>>

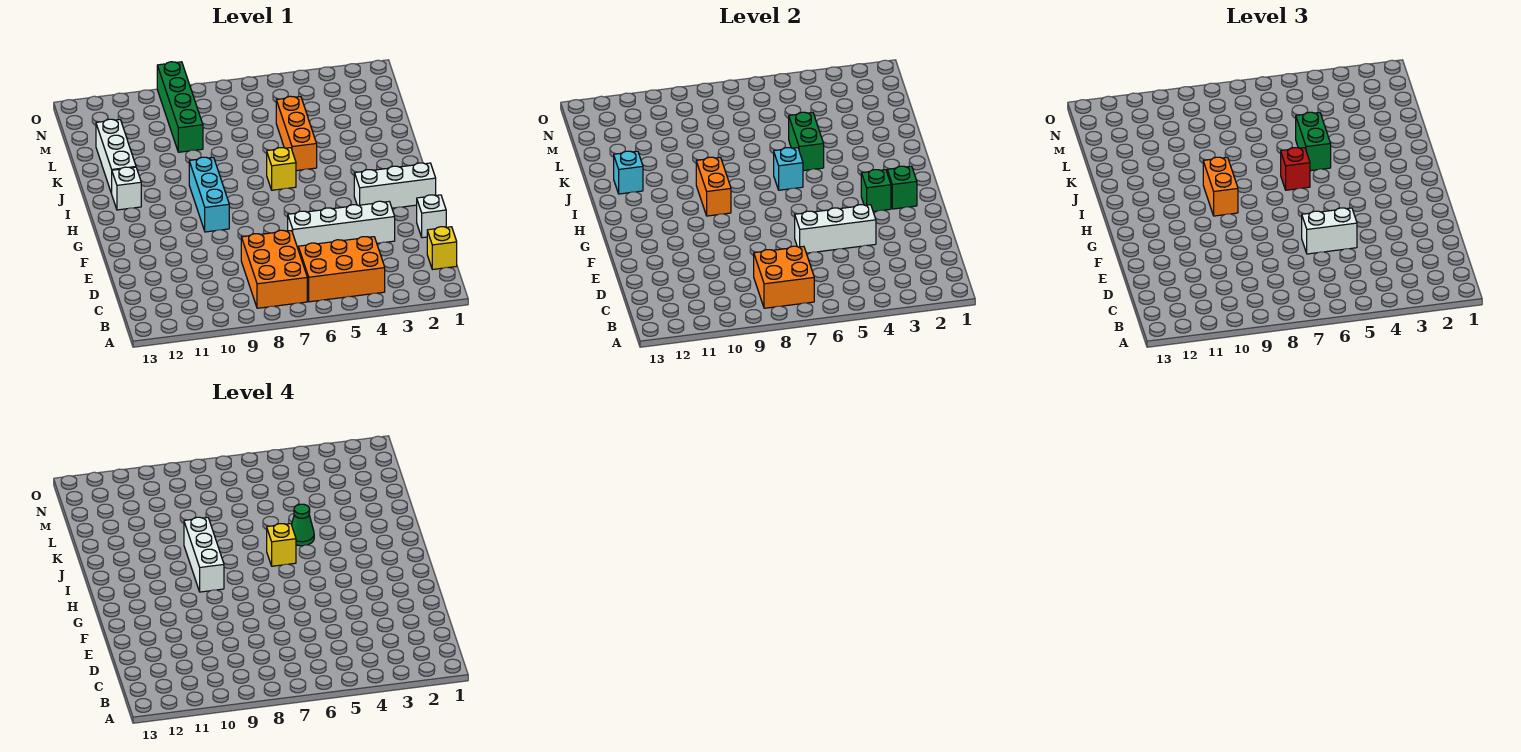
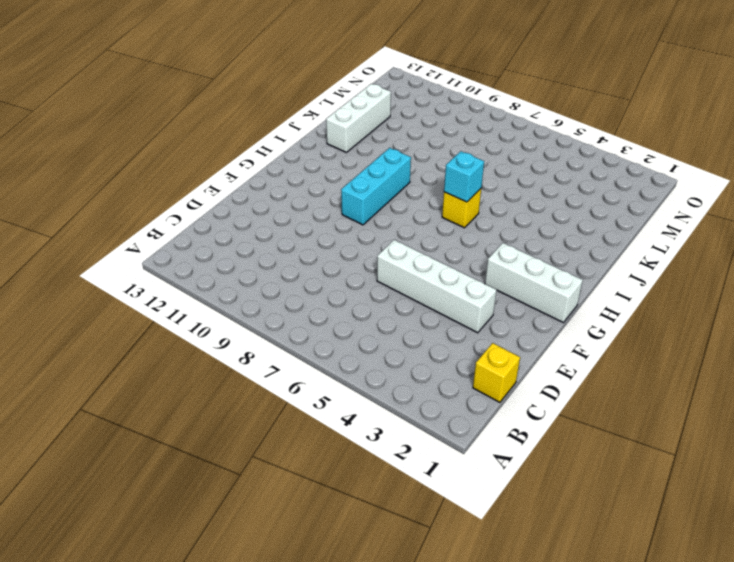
none -> orange brick B4:C6 level 1
none -> orange brick B7:D8 level 1
none -> white brick E1 level 1

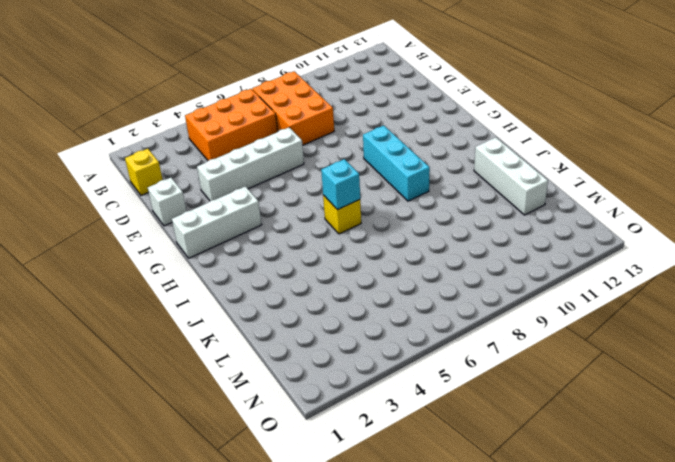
none -> white brick I12 level 1
none -> orange brick J5:L5 level 1
none -> green brick L9:O9 level 1

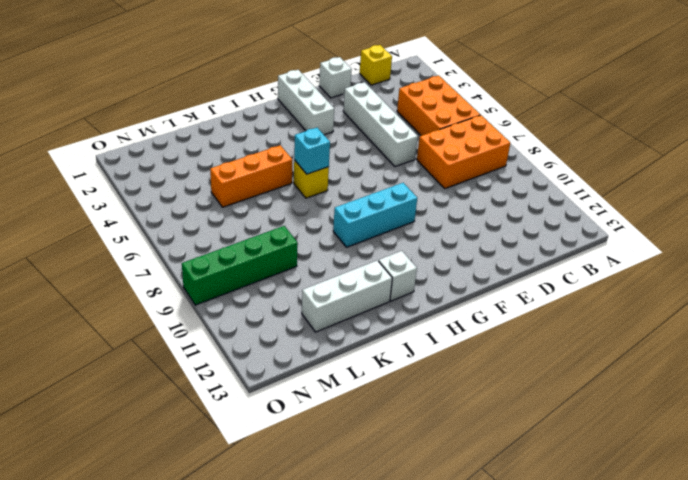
none -> orange brick B7:C8 level 2
none -> white brick E4:E6 level 2
none -> green brick G2 level 2

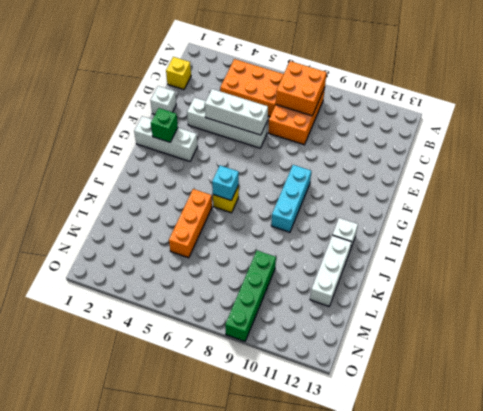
none -> green brick G3 level 2
none -> orange brick H9:I9 level 2
none -> green brick J5:K5 level 2

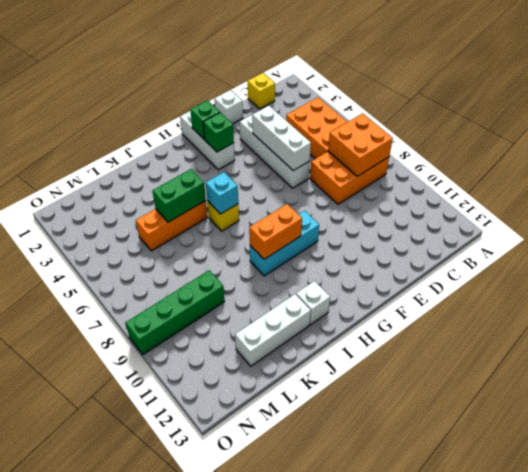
none -> cyan brick J12 level 2
none -> white brick E5:E6 level 3
none -> orange brick H9:I9 level 3

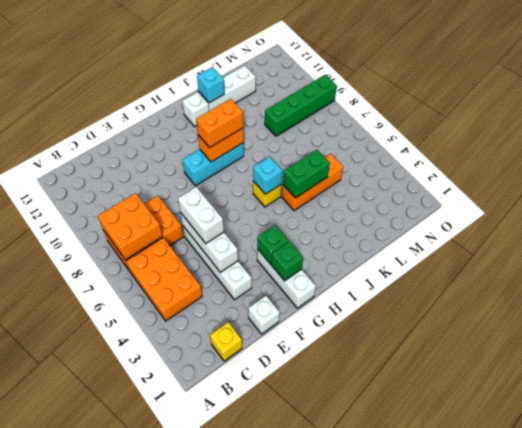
none -> red brick I6 level 3
none -> green brick J5:K5 level 3
none -> white brick H9:J9 level 4

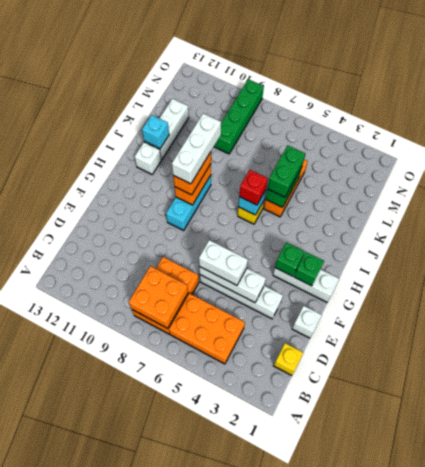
none -> yellow brick I6 level 4
none -> green cone J5 level 4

<<

Instructions for the task. For every line above that includes the word "orange", return the line.

Result below.
none -> orange brick B4:C6 level 1
none -> orange brick B7:D8 level 1
none -> orange brick J5:L5 level 1
none -> orange brick B7:C8 level 2
none -> orange brick H9:I9 level 2
none -> orange brick H9:I9 level 3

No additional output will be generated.